*Work order:* Could you write out, word for word, only the lines from the one containing "110 m inside the frame." through the last line of the data below?

Segment Open

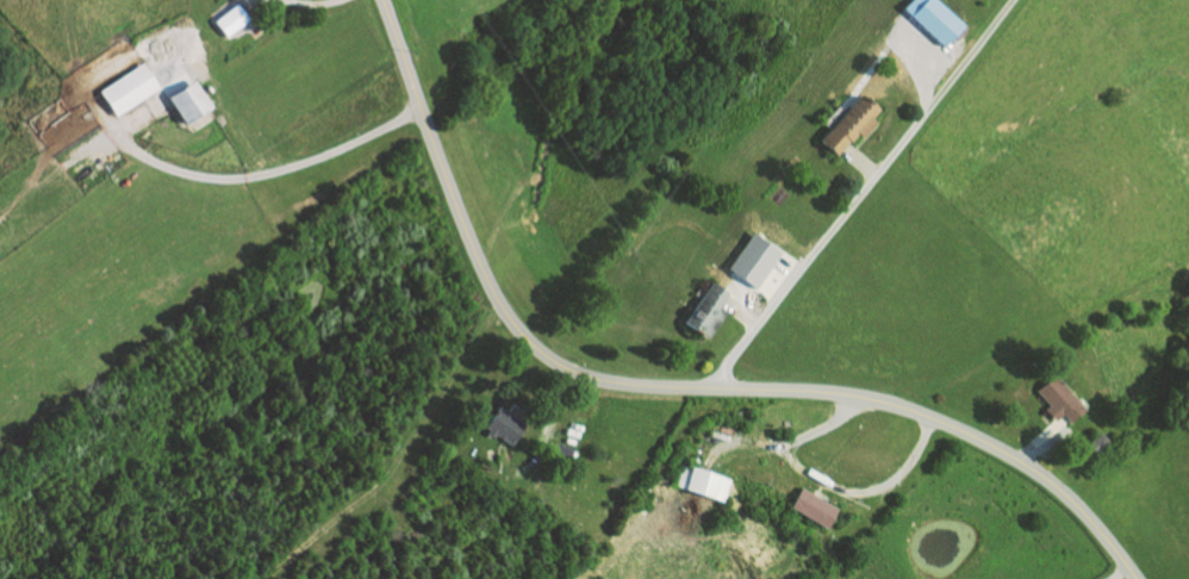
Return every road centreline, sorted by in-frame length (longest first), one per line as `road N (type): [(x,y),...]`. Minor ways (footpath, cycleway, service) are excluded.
road 1 (secondary): [(1141,578),(1033,467),(917,411),(817,390),(621,382),(568,367),(533,344),(478,257),(382,0)]
road 2 (track): [(265,578),(396,466),(503,307)]
road 3 (track): [(0,215),(102,137)]

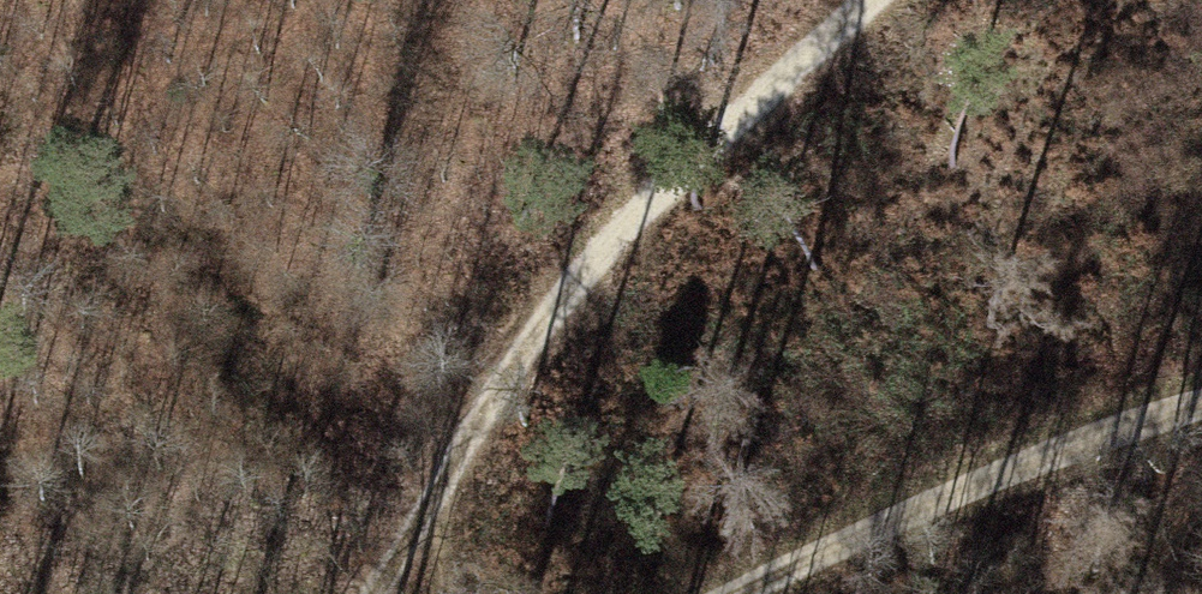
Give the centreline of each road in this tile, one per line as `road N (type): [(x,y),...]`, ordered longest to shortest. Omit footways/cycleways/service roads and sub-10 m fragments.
road 1 (track): [(845,0),(764,73),(407,510),(367,593)]
road 2 (track): [(718,593),(1201,389)]
road 3 (track): [(407,510),(539,593)]

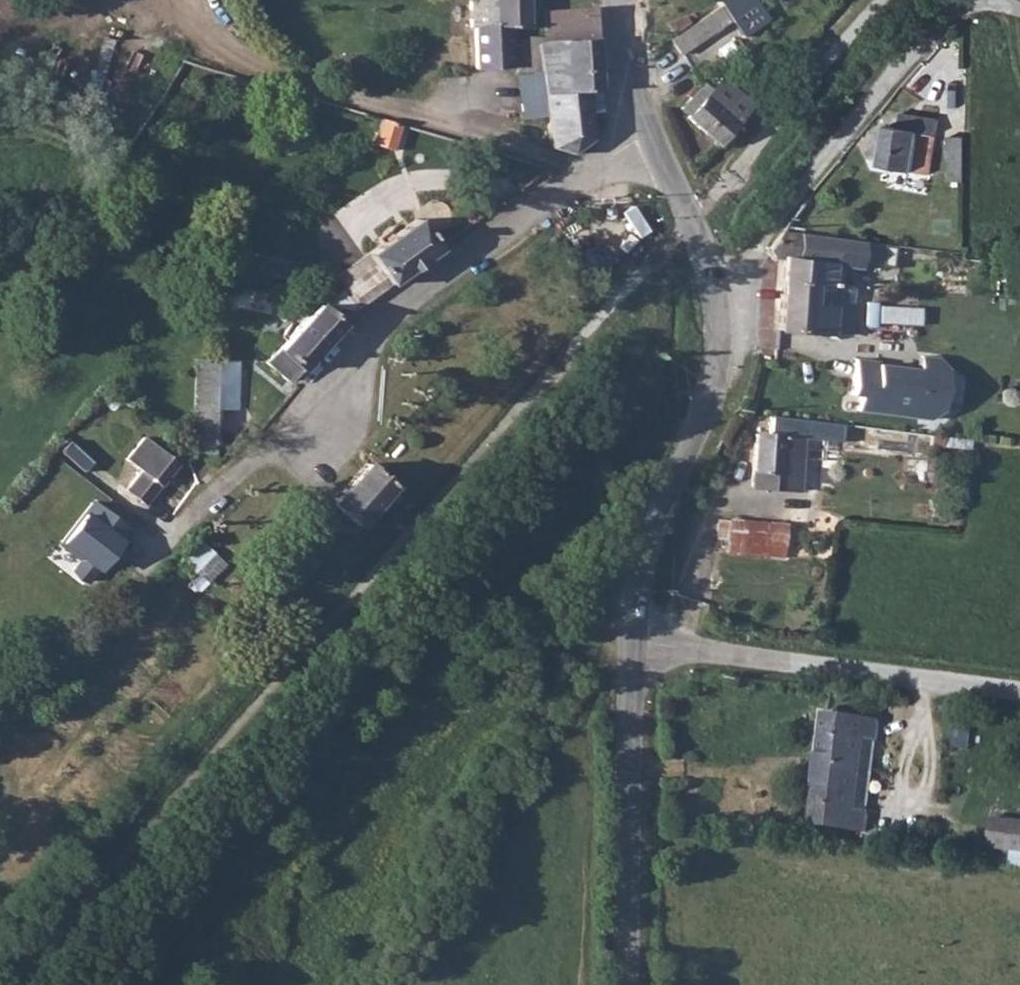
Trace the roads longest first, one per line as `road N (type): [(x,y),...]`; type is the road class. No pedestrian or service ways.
road 1 (residential): [(164,543),(209,494),(271,451),(316,444),(334,388),(388,311),(638,141),(647,126)]
road 2 (unclassified): [(631,647),(1019,692)]
road 3 (residential): [(962,3),(740,272),(710,293)]
road 4 (tertiary): [(710,293),(717,330),(709,397),(659,502),(639,565),(631,647)]
road 5 (tertiary): [(631,647),(626,984)]
road 6 (tertiary): [(647,126),(690,222),(710,293)]
road 7 (tertiary): [(618,0),(647,126)]

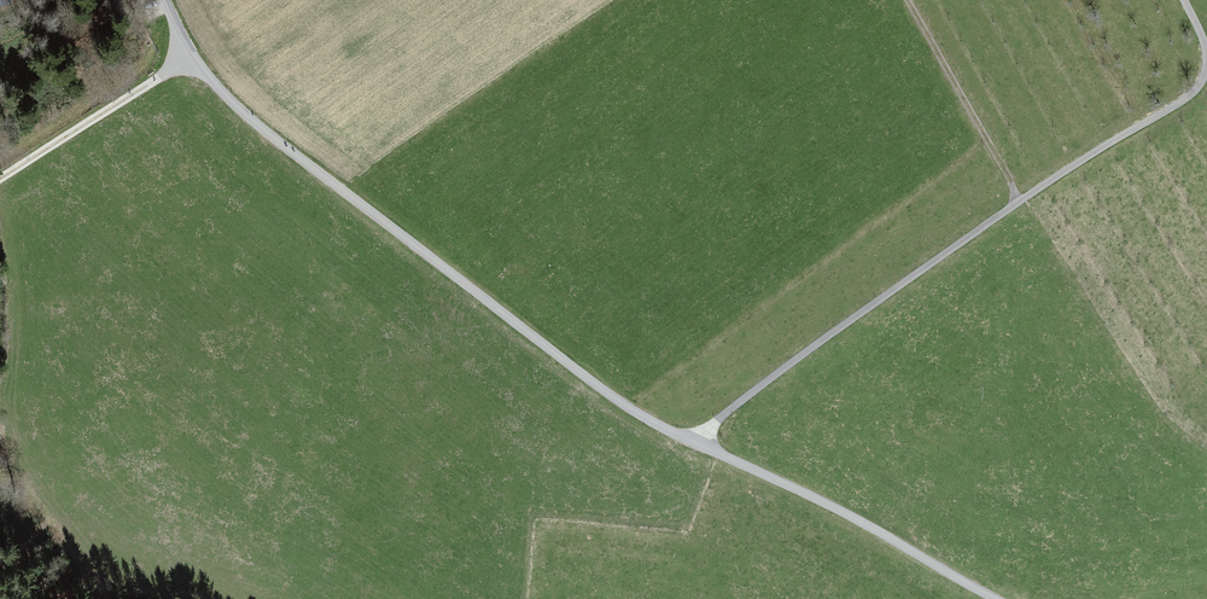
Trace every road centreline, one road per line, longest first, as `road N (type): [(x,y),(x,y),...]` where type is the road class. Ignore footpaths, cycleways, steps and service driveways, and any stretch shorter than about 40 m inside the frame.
road 1 (unclassified): [(996,598),(818,498),(622,405),(281,137),(214,77),(166,0)]
road 2 (track): [(196,55),(0,183)]
road 3 (track): [(1020,201),(908,0)]

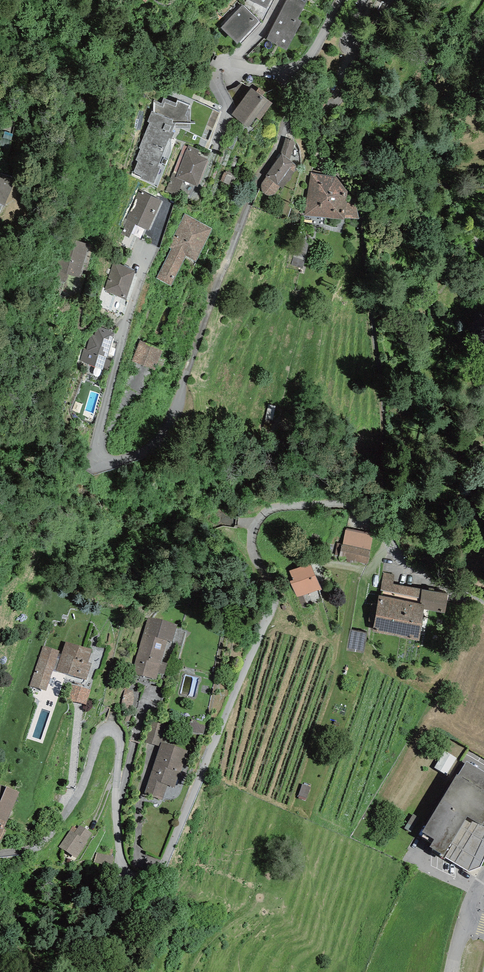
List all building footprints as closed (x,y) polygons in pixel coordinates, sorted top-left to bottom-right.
[(270,0),(250,0),(266,8),(270,0)] [(304,6),(292,0),(287,0),(266,40),(286,50),(302,21),(297,19),(304,6)] [(243,5),(221,27),(237,43),(256,25),(260,21),(243,5)] [(252,88),(232,114),(249,127),(256,117),(260,120),(273,104),(263,97),(256,91),(252,88)] [(256,91),(263,97),(266,93),(259,88),(256,91)] [(162,104),(154,100),(153,112),(152,111),(147,122),(149,123),(139,148),(141,149),(135,160),(138,161),(133,172),(142,177),(141,180),(157,187),(172,152),(172,139),(174,133),(172,132),(174,128),(190,129),(191,110),(189,108),(190,106),(177,101),(176,103),(164,98),(162,104)] [(295,142),(285,139),(281,153),(282,154),(290,160),(295,142)] [(199,150),(188,146),(187,147),(183,146),(173,172),(177,174),(176,178),(183,181),(198,186),(208,159),(197,155),(199,150)] [(290,160),(282,154),(265,176),(267,177),(265,179),(263,181),(262,184),(262,186),(262,190),(263,192),(264,194),(265,195),(268,196),(271,196),(273,195),(275,194),(280,187),(283,189),(295,170),(296,168),(296,166),(294,163),(290,160)] [(0,172),(0,203),(4,205),(17,177),(0,172)] [(178,196),(183,181),(176,178),(177,174),(173,172),(166,191),(178,196)] [(229,185),(233,176),(225,172),(221,181),(229,185)] [(336,177),(311,172),(305,216),(344,219),(345,217),(347,203),(348,192),(336,177)] [(162,201),(139,190),(126,218),(127,219),(120,234),(129,238),(135,224),(148,231),(162,201)] [(356,207),(347,203),(345,217),(359,218),(356,207)] [(213,228),(184,214),(168,247),(171,249),(156,279),(171,286),(186,257),(196,262),(213,228)] [(68,274),(79,278),(79,277),(89,244),(65,237),(52,278),(66,282),(68,274)] [(294,256),(291,265),(302,268),(305,260),(294,256)] [(136,271),(113,261),(104,290),(127,300),(136,271)] [(115,333),(97,326),(94,336),(91,335),(86,349),(84,349),(80,361),(103,370),(103,367),(108,369),(111,361),(106,359),(115,333)] [(163,349),(140,340),(132,360),(155,369),(163,349)] [(374,534),(347,528),(346,530),(343,544),(342,544),(339,556),(339,558),(368,564),(374,534)] [(311,563),(289,571),(293,580),(290,581),(296,598),(321,589),(311,563)] [(395,574),(384,572),(380,595),(379,595),(372,632),(419,640),(424,610),(445,613),(448,593),(393,584),(395,574)] [(162,619),(148,618),(132,673),(157,679),(159,673),(164,675),(168,663),(161,661),(168,641),(172,642),(177,624),(162,619)] [(363,651),(366,634),(352,631),(348,648),(363,651)] [(91,650),(66,641),(65,642),(61,654),(58,653),(59,651),(43,645),(30,686),(46,691),(53,671),(55,672),(56,670),(86,680),(92,664),(87,662),(91,650)] [(92,690),(72,684),(67,699),(87,705),(92,690)] [(188,730),(203,734),(206,723),(191,719),(188,730)] [(151,721),(145,742),(160,747),(161,742),(165,743),(169,726),(151,721)] [(165,743),(161,742),(160,747),(144,794),(162,800),(167,785),(175,788),(187,751),(165,743)] [(445,751),(435,767),(444,773),(445,772),(447,773),(457,758),(454,757),(445,751)] [(466,761),(458,775),(457,774),(422,832),(435,840),(430,847),(441,853),(439,856),(445,859),(446,857),(469,871),(480,867),(483,859),(483,772),(466,761)] [(0,785),(0,835),(20,792),(7,786),(6,787),(0,785)] [(311,789),(302,785),(298,797),(307,801),(311,789)] [(413,814),(404,828),(412,833),(421,819),(413,814)] [(92,833),(80,825),(77,829),(73,826),(59,847),(76,859),(88,842),(87,841),(92,833)] [(113,850),(105,848),(104,854),(97,852),(94,862),(111,867),(114,857),(111,856),(113,850)]
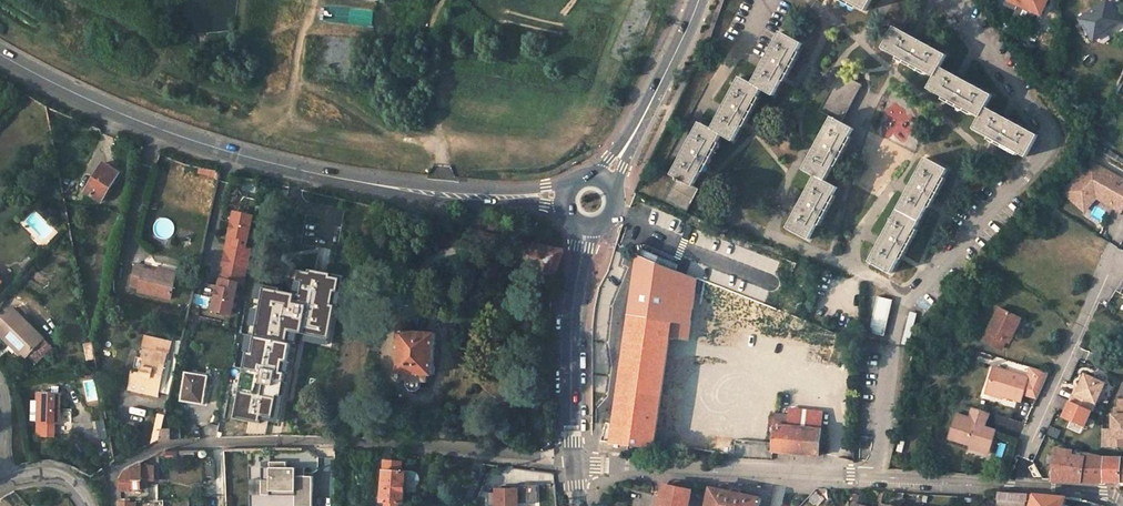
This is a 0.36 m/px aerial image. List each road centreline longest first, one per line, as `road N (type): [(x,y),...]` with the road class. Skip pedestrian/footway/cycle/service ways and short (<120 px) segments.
road 1 (residential): [(947,0),(1048,139),(1043,155),(901,310),(878,475)]
road 2 (secondary): [(0,55),(157,132),(311,174),(484,198)]
road 3 (residential): [(572,461),(278,440),(160,448),(113,468),(113,505)]
road 4 (residential): [(878,475),(572,461)]
road 5 (residential): [(1113,254),(1025,455),(1023,485)]
road 6 (secondary): [(572,461),(579,265)]
road 7 (secondary): [(625,146),(698,0)]
road 8 (residential): [(1023,485),(878,475)]

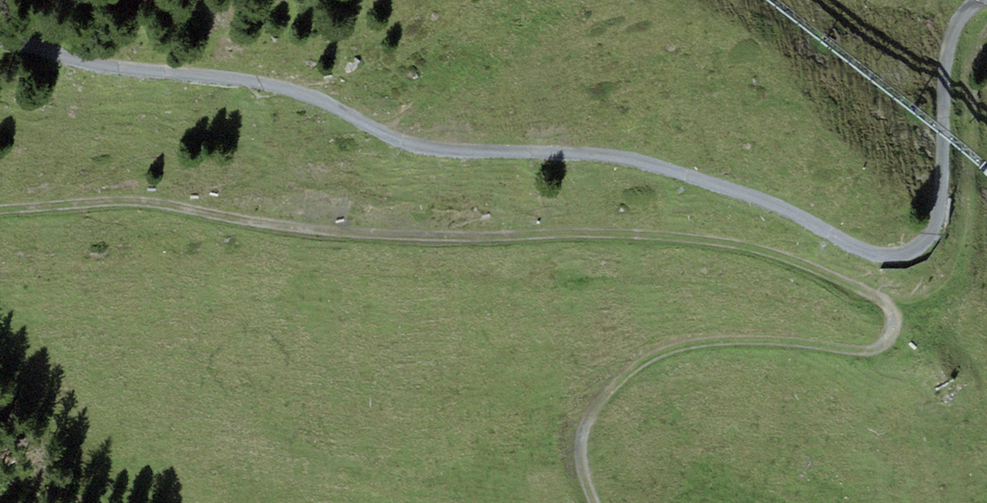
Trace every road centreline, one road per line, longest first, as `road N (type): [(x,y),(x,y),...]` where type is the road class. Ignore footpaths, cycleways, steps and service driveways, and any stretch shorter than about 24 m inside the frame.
road 1 (track): [(588,502),(573,455),(576,432),(606,392),(648,359),(735,341),(857,351),(881,346),(884,317),(816,272),(717,244),(611,234),(470,244),(352,238),(142,205),(0,214)]
road 2 (track): [(0,50),(250,83),(331,107),(410,152),(585,156),(663,170),(774,209),(874,259),(912,250),(931,205),(948,44),(977,0)]

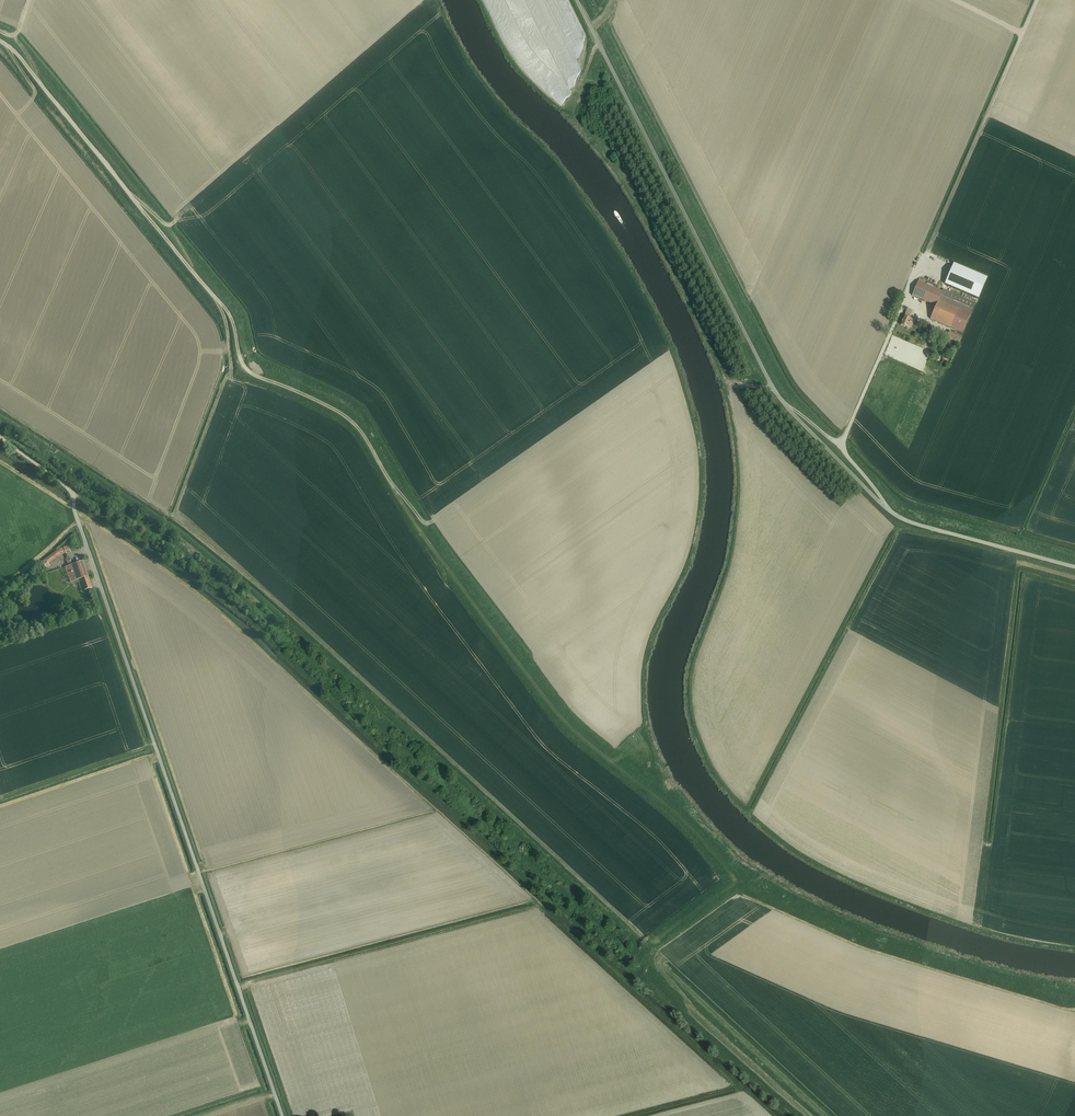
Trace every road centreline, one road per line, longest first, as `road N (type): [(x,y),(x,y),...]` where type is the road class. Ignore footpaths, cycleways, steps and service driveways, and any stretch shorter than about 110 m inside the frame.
road 1 (track): [(637,959),(739,880),(689,826),(557,712),(424,536),(352,423),(243,369),(230,316),(19,56),(0,45)]
road 2 (track): [(806,1115),(249,604),(137,521),(73,496)]
road 3 (unclassified): [(283,1115),(73,496),(0,438)]
road 4 (track): [(840,446),(1036,0)]
road 5 (unclassified): [(781,400),(578,0)]
road 6 (track): [(771,384),(725,377),(631,189),(570,112),(599,41)]
road 7 (unclassified): [(1074,567),(923,526),(887,508)]
road 8 (unclassified): [(781,400),(840,446),(887,508)]
road 9 (unclassified): [(887,508),(781,400)]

Segment Closed

*Problem solution:*
Trace every road centreline, one road per line, longest first, as `road N (type): [(x,y),(x,y),...]` where type is the road class. Ignore footpaths, cycleways, steps and service driveways, and any stretch shorter than about 110 m inside the frame.
road 1 (track): [(637,959),(739,880),(689,826),(557,712),(424,536),(352,423),(243,369),(230,316),(19,56),(0,45)]
road 2 (track): [(806,1115),(249,604),(137,521),(73,496)]
road 3 (unclassified): [(283,1115),(73,496),(0,438)]
road 4 (track): [(840,446),(1036,0)]
road 5 (unclassified): [(781,400),(578,0)]
road 6 (track): [(771,384),(725,377),(631,189),(570,112),(599,41)]
road 7 (unclassified): [(1074,567),(923,526),(887,508)]
road 8 (unclassified): [(781,400),(840,446),(887,508)]
road 9 (unclassified): [(887,508),(781,400)]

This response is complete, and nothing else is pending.